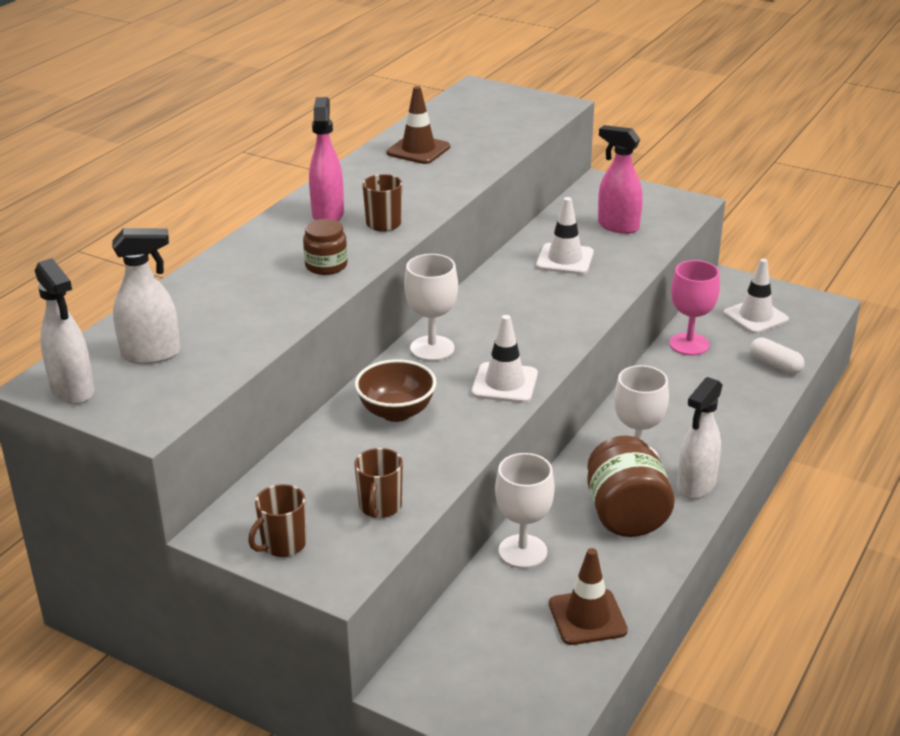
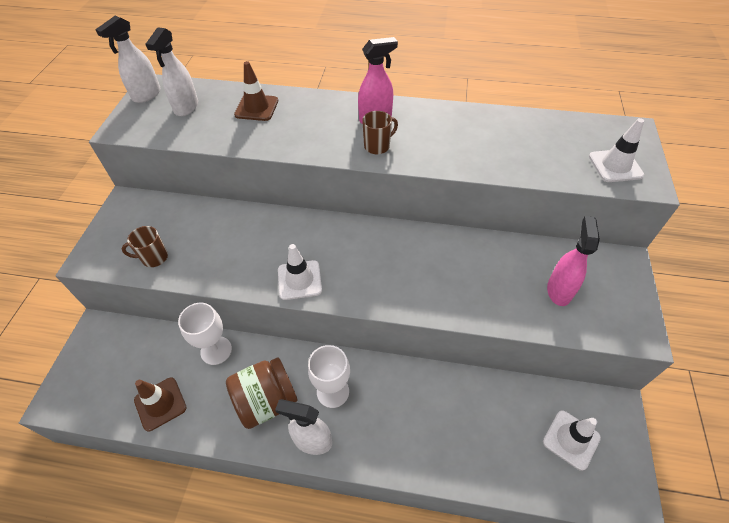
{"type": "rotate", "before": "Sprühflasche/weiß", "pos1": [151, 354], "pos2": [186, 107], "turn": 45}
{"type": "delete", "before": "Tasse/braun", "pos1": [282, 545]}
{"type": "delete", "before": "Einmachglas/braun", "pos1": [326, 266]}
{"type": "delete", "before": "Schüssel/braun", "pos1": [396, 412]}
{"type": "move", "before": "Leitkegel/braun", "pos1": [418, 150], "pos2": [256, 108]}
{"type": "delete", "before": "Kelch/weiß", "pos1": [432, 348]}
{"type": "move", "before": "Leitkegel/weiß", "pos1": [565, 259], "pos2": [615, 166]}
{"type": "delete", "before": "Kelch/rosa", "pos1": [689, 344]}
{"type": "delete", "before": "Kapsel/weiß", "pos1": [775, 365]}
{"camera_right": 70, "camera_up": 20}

YOUR TASK. Your reply should be the entries above, repeated exactly and free of pictures.

YOUR RESPONSE.
{"type": "rotate", "before": "Sprühflasche/weiß", "pos1": [151, 354], "pos2": [186, 107], "turn": 45}
{"type": "delete", "before": "Tasse/braun", "pos1": [282, 545]}
{"type": "delete", "before": "Einmachglas/braun", "pos1": [326, 266]}
{"type": "delete", "before": "Schüssel/braun", "pos1": [396, 412]}
{"type": "move", "before": "Leitkegel/braun", "pos1": [418, 150], "pos2": [256, 108]}
{"type": "delete", "before": "Kelch/weiß", "pos1": [432, 348]}
{"type": "move", "before": "Leitkegel/weiß", "pos1": [565, 259], "pos2": [615, 166]}
{"type": "delete", "before": "Kelch/rosa", "pos1": [689, 344]}
{"type": "delete", "before": "Kapsel/weiß", "pos1": [775, 365]}
{"camera_right": 70, "camera_up": 20}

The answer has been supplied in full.